_Aim of the exercise_
Each line starting at the one that contains "pink dice: 2 -> 3" and ending at the one that contains "red light bulb: 0 -> 2" must be returned exactly, and the rest of the listing is left out.

_Recorded information_
● ● ●
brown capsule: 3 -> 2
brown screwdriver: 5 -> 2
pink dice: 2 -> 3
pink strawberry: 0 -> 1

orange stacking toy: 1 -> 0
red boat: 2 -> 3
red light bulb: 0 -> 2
● ● ●
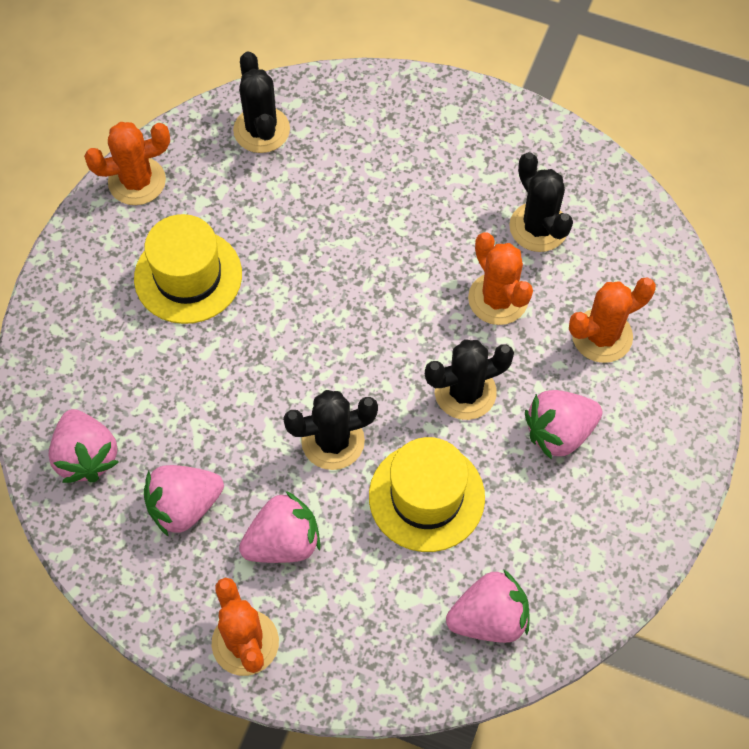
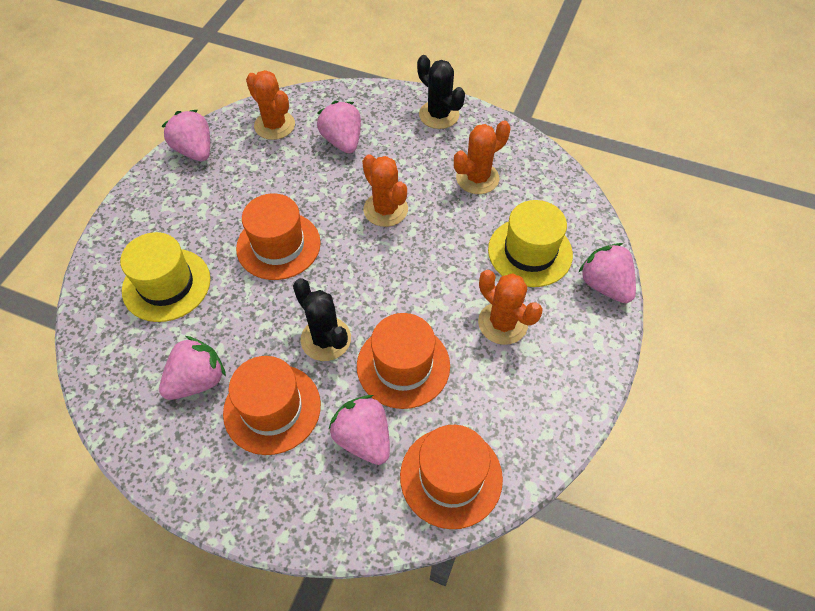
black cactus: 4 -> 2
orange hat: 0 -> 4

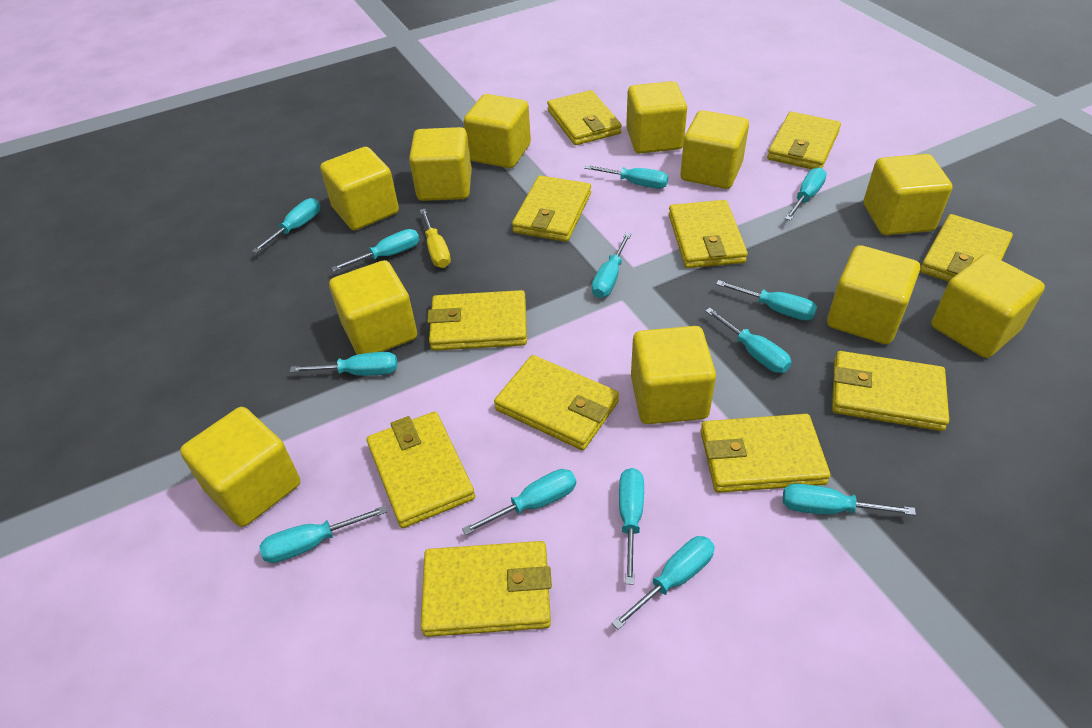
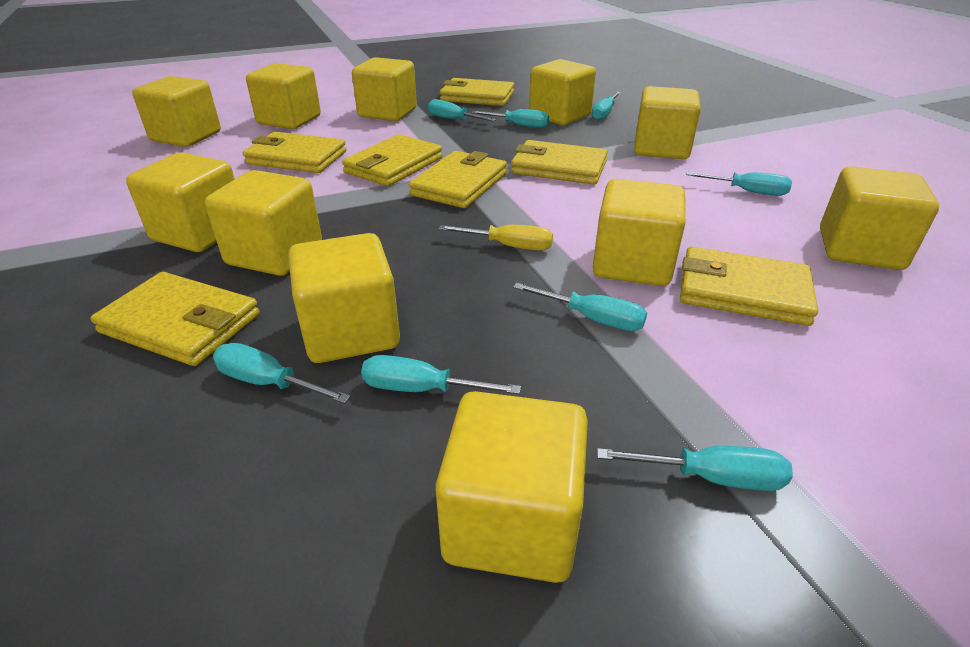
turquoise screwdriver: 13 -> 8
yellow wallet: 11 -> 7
● ● ●
_Exercise answer_
pink dice: 2 -> 3
pink strawberry: 0 -> 1

orange stacking toy: 1 -> 0
red boat: 2 -> 3
red light bulb: 0 -> 2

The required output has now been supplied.